**Problem:** Find every line in the records below that holds the word "screwdriver", and copy each one.

**Source information:**
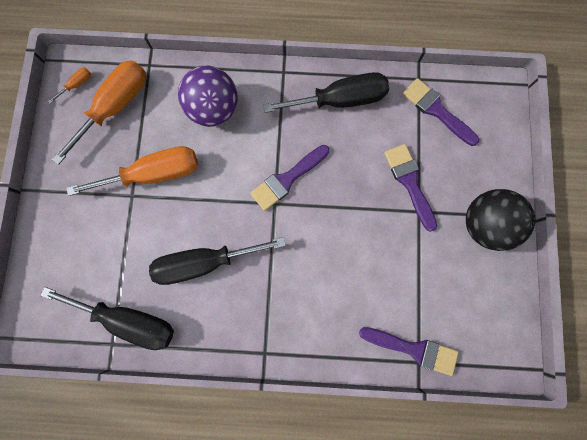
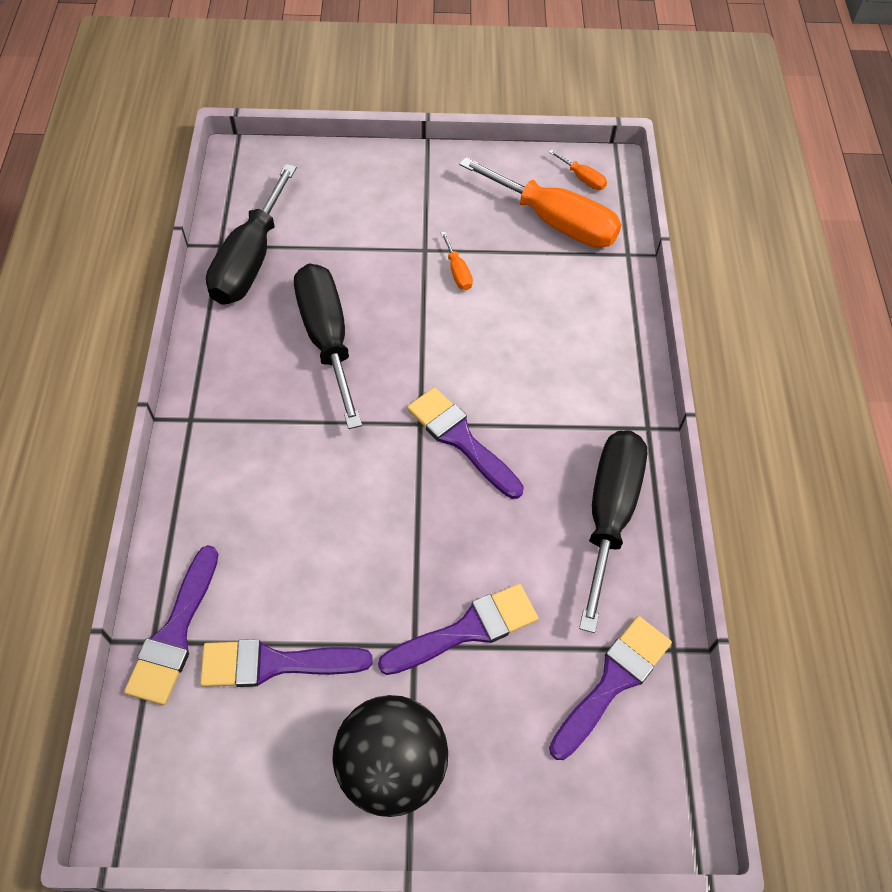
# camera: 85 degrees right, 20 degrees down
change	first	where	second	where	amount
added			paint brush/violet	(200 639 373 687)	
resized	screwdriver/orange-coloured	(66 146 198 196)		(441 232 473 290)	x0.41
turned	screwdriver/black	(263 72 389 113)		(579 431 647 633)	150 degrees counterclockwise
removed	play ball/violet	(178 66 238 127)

**Exercise output:**
resized	screwdriver/orange-coloured	(66 146 198 196)		(441 232 473 290)	x0.41
turned	screwdriver/black	(263 72 389 113)		(579 431 647 633)	150 degrees counterclockwise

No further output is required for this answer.